▶ [Your assignment]: Search the material for the word "purple" and copy each line that holds it.

▶ [Information given]:
-*-

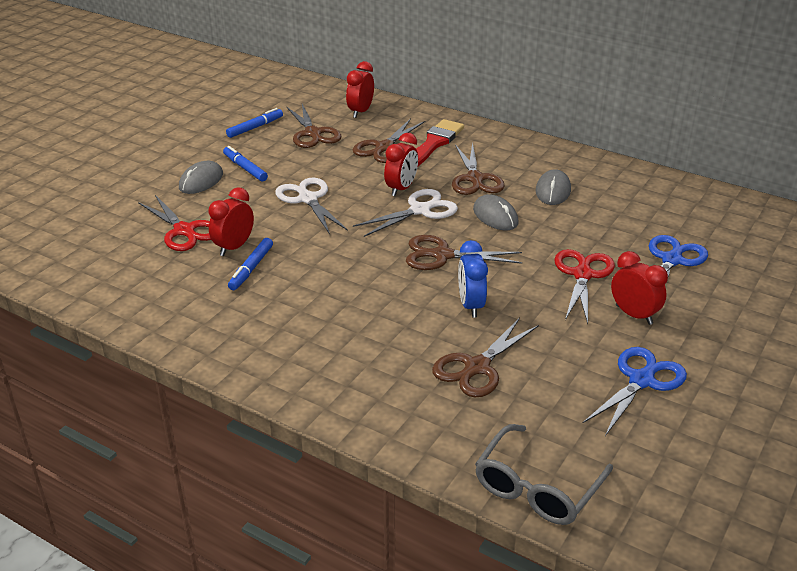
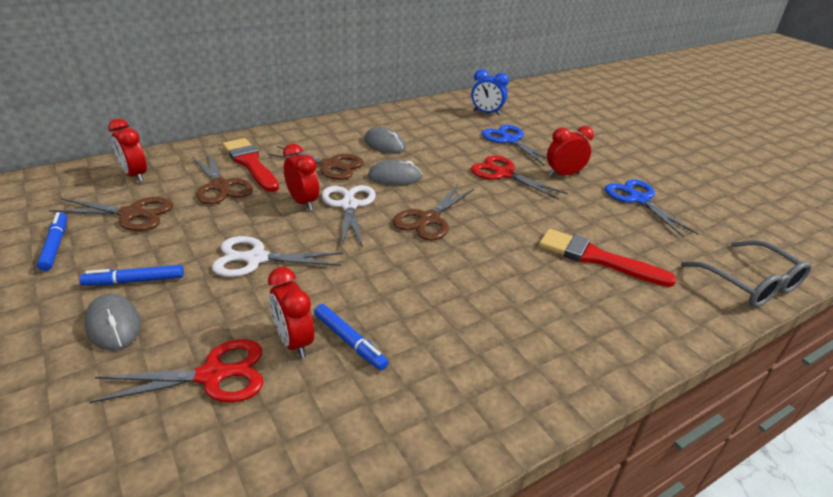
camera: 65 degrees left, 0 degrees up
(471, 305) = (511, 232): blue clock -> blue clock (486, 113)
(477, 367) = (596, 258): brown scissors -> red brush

-*-

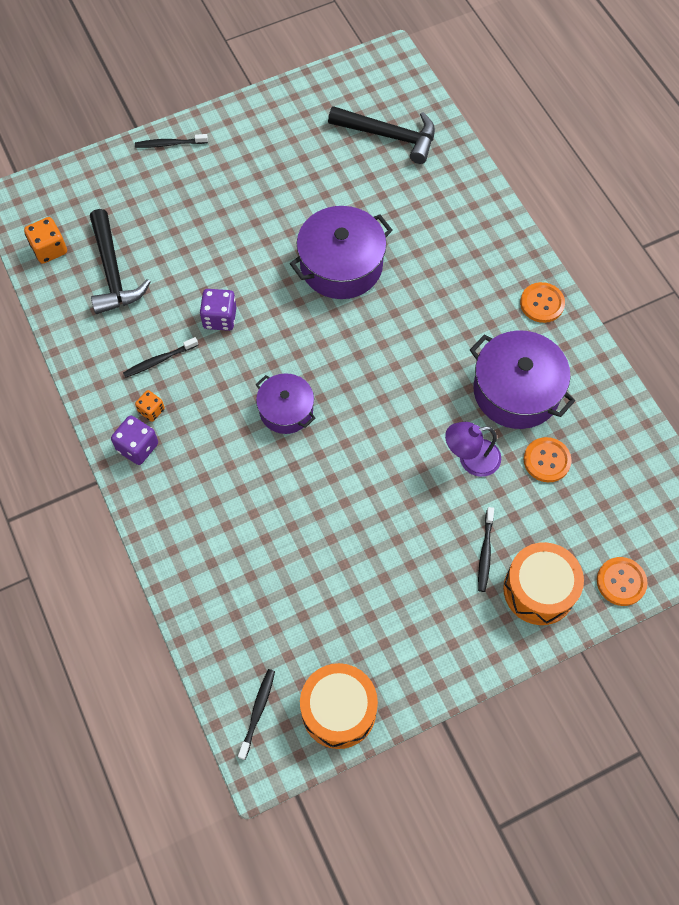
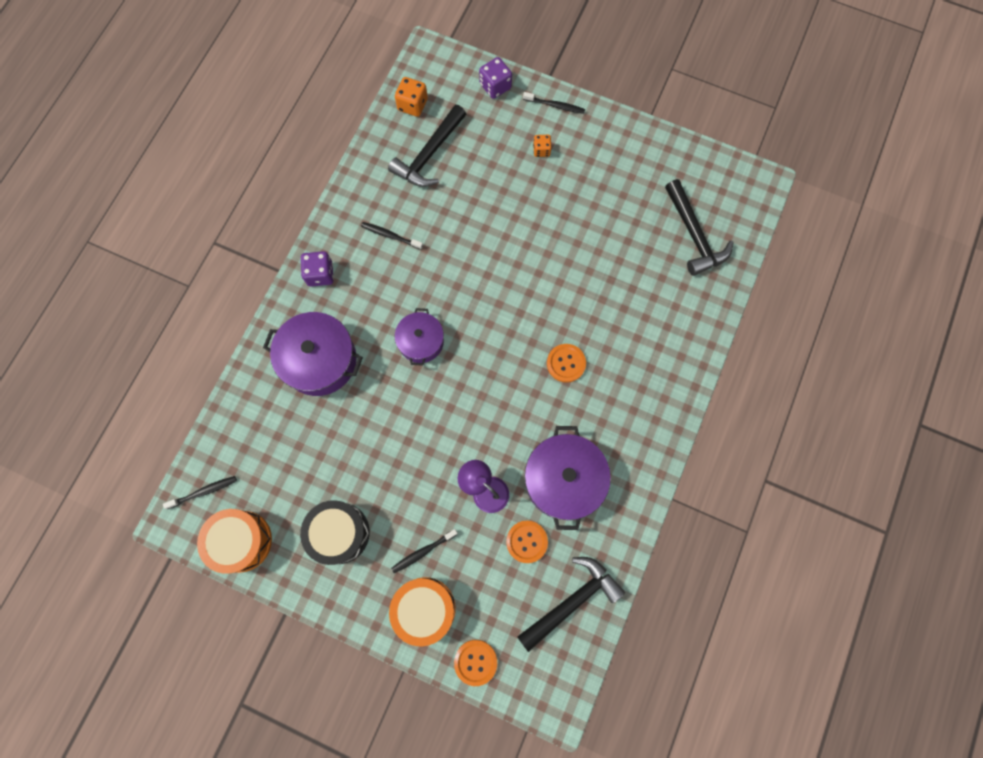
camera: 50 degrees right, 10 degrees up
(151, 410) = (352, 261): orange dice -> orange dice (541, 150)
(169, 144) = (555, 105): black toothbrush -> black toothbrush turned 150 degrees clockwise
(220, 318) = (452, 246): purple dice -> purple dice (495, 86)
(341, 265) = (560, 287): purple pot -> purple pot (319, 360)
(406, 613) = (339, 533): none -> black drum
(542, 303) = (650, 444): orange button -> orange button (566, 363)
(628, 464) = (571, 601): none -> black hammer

-*-

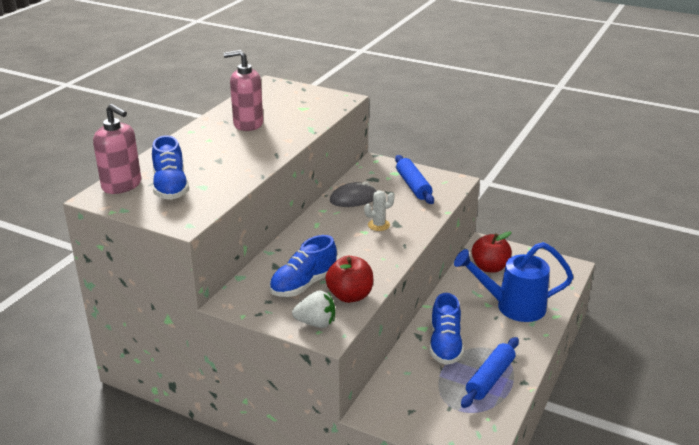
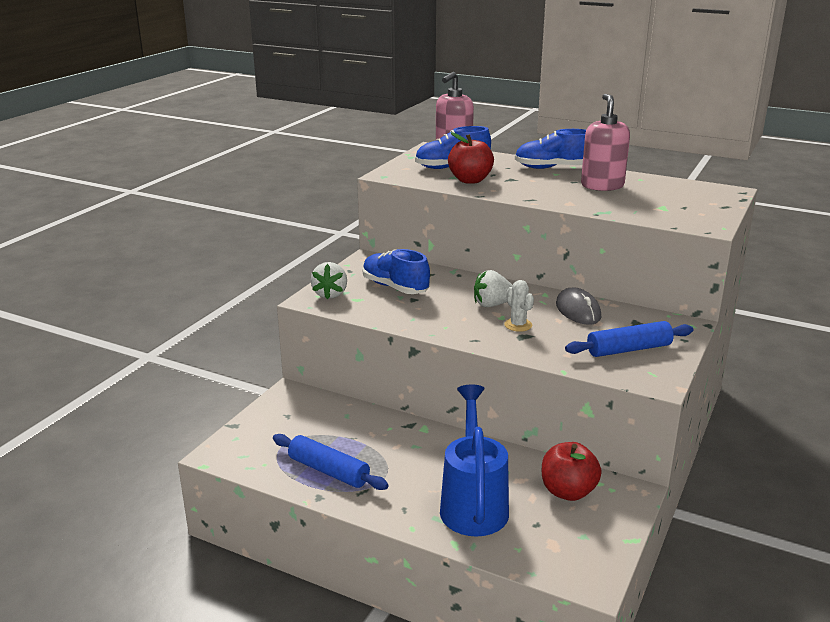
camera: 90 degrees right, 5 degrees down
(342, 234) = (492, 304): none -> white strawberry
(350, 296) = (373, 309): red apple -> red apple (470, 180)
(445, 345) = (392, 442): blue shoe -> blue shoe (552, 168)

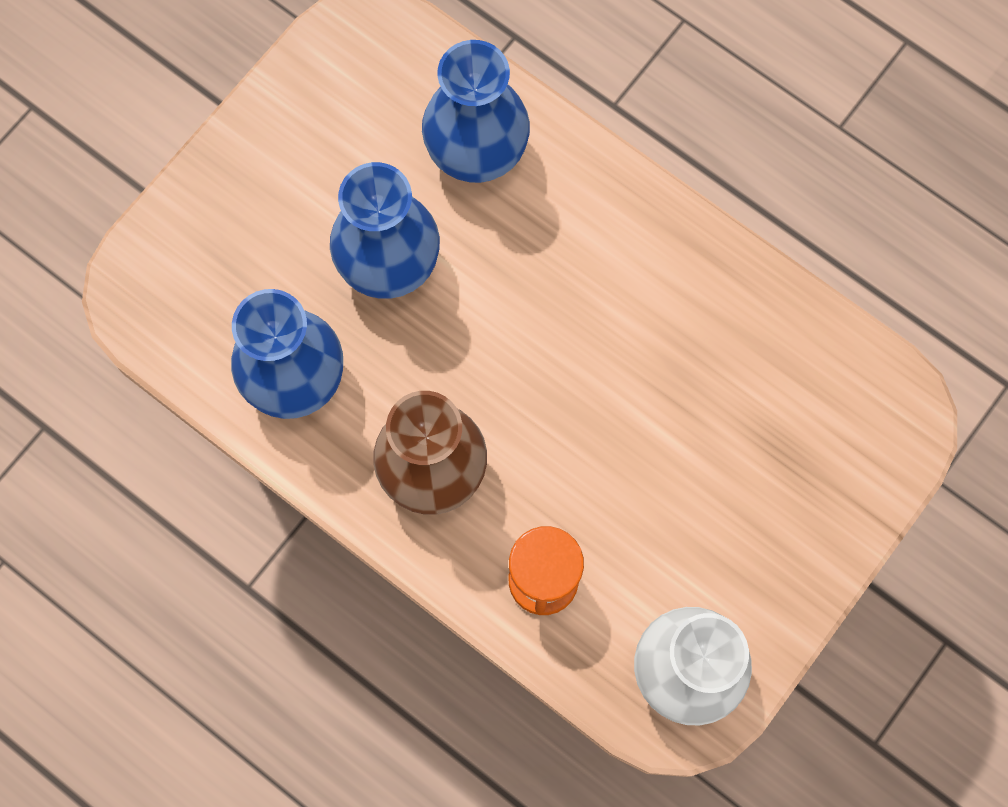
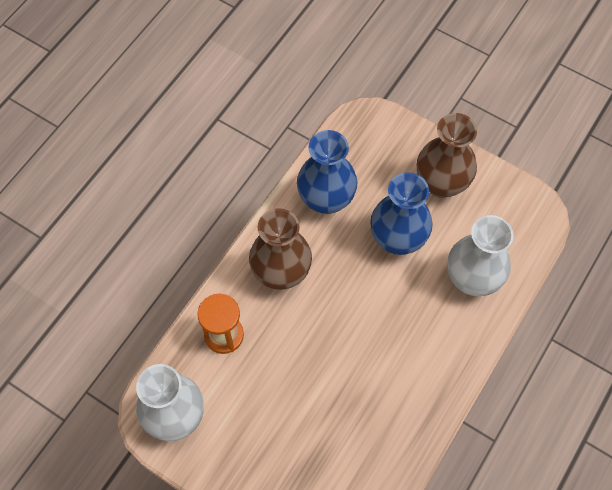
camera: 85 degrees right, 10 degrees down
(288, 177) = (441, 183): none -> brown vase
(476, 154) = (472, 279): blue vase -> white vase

-*-

▶ [Answer box]:
(220, 318) = (452, 246): purple dice -> purple dice (495, 86)
(341, 265) = (560, 287): purple pot -> purple pot (319, 360)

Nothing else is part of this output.